Problem requirements: Out of the material that follows, write out exactly the lines from the line with "IC6 pin C: ISO_C -> ISO_E" to the line with "L1: 15mH (GND, IC1/SCL) -> none", both ends included, and no others.

----

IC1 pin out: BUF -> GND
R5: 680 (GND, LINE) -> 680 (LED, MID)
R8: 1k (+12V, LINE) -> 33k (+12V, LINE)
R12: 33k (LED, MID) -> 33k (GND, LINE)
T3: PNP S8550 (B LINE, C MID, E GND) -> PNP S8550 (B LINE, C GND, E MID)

----

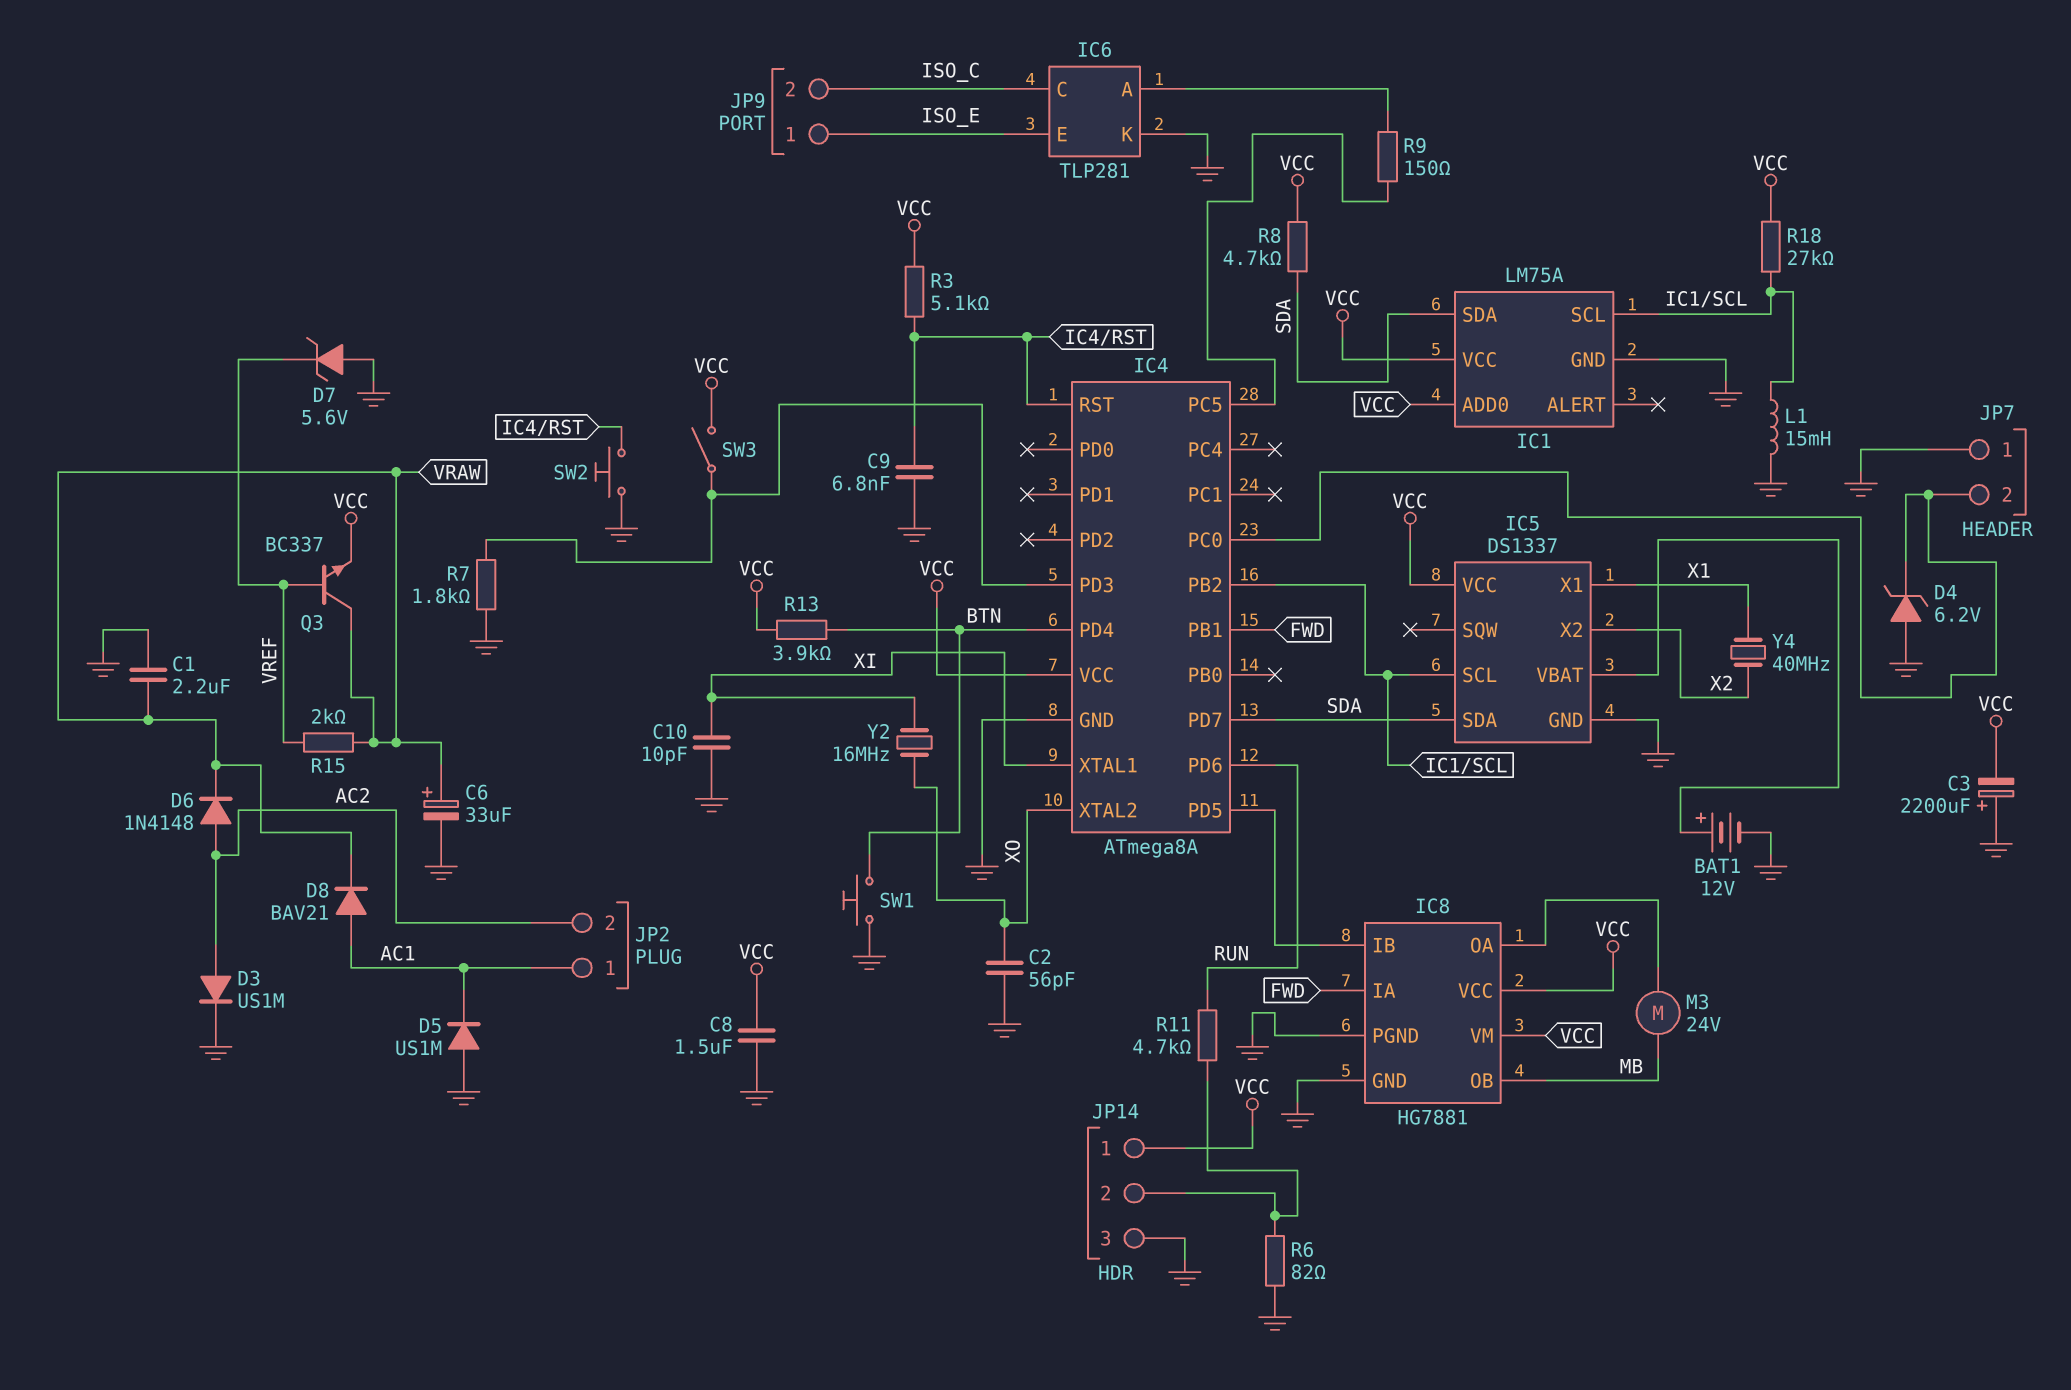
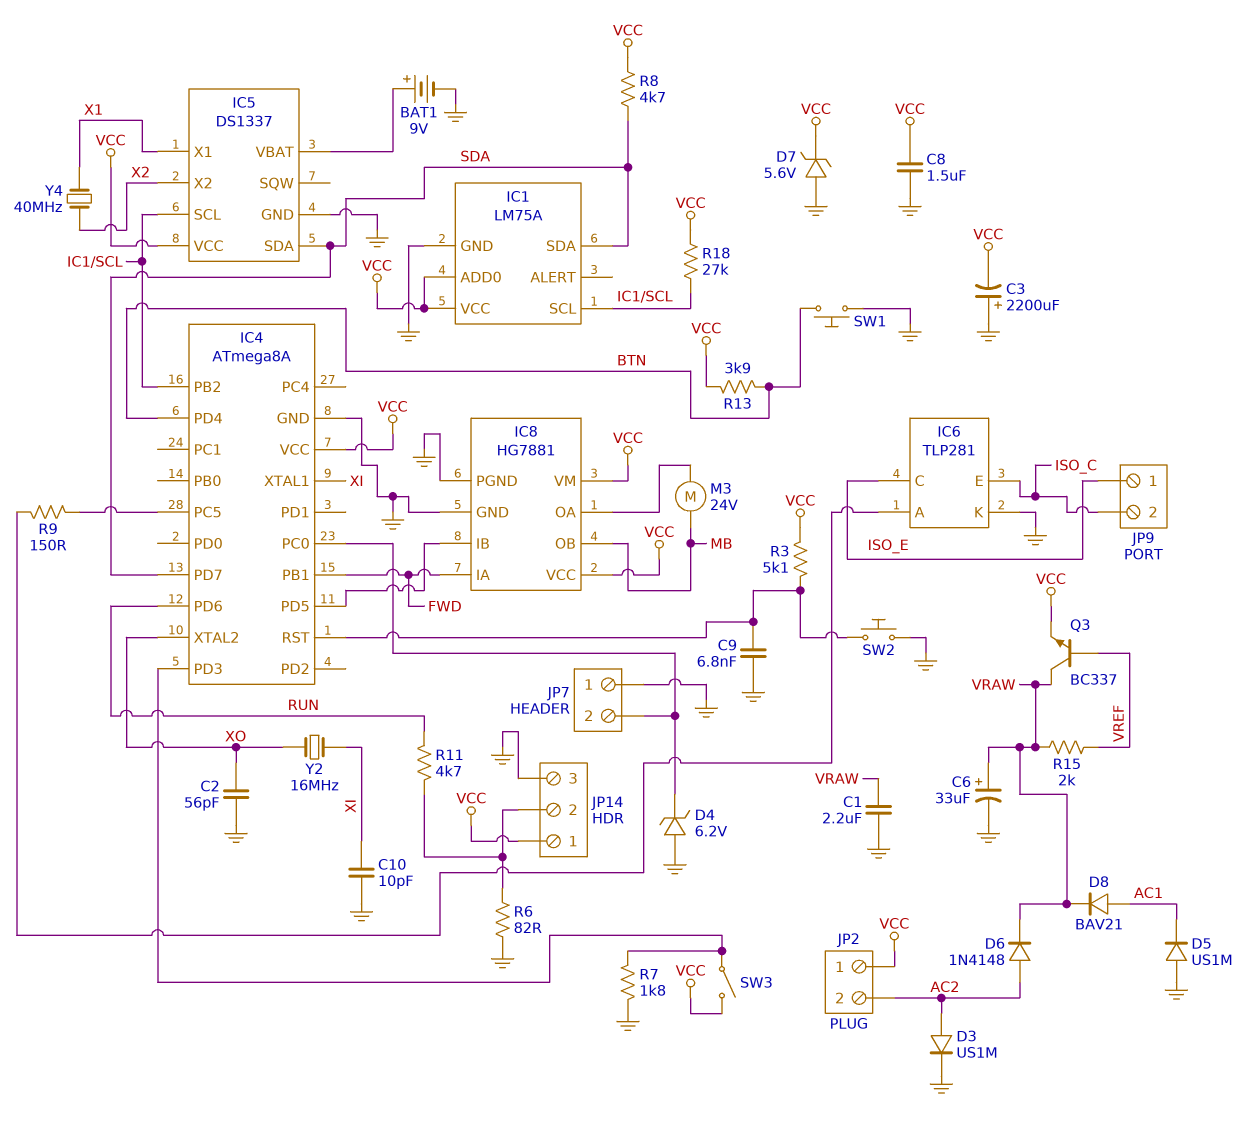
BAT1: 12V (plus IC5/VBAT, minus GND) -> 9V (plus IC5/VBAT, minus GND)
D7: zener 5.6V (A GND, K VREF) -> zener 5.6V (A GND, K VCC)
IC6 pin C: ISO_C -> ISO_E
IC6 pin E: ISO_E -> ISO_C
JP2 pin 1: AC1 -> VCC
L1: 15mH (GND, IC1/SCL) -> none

----

Written response:
IC6 pin C: ISO_C -> ISO_E
IC6 pin E: ISO_E -> ISO_C
JP2 pin 1: AC1 -> VCC
L1: 15mH (GND, IC1/SCL) -> none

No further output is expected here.